## What you are asked to do:
Reproduce the listing below in full and without alteration, apart from its pictures.

## Given information:
•••••

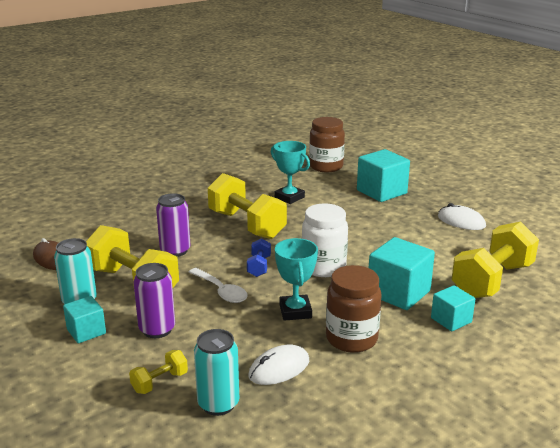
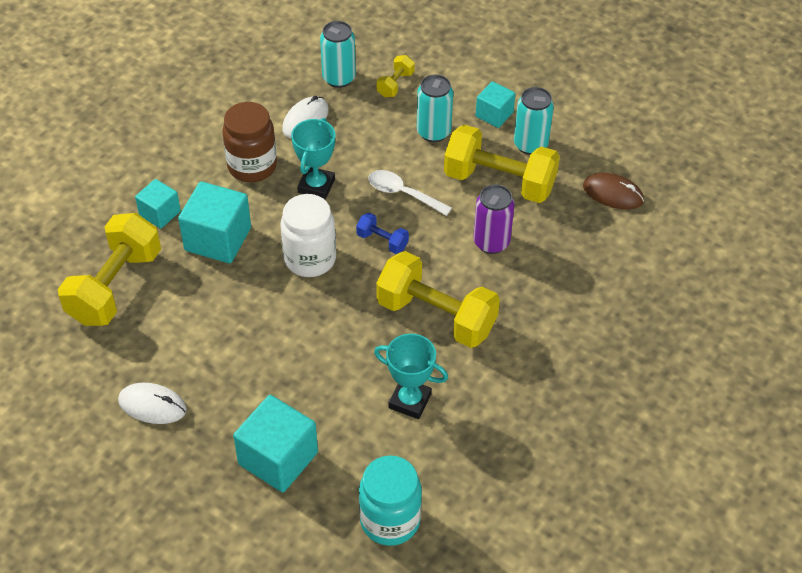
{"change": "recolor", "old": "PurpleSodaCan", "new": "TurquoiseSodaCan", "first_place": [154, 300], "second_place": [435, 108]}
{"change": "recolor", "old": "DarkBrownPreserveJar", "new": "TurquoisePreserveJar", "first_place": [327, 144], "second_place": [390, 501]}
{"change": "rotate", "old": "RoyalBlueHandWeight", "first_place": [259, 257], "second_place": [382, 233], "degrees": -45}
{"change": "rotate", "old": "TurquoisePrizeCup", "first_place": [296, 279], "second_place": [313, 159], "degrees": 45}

•••••

## Response area:
{"change": "recolor", "old": "PurpleSodaCan", "new": "TurquoiseSodaCan", "first_place": [154, 300], "second_place": [435, 108]}
{"change": "recolor", "old": "DarkBrownPreserveJar", "new": "TurquoisePreserveJar", "first_place": [327, 144], "second_place": [390, 501]}
{"change": "rotate", "old": "RoyalBlueHandWeight", "first_place": [259, 257], "second_place": [382, 233], "degrees": -45}
{"change": "rotate", "old": "TurquoisePrizeCup", "first_place": [296, 279], "second_place": [313, 159], "degrees": 45}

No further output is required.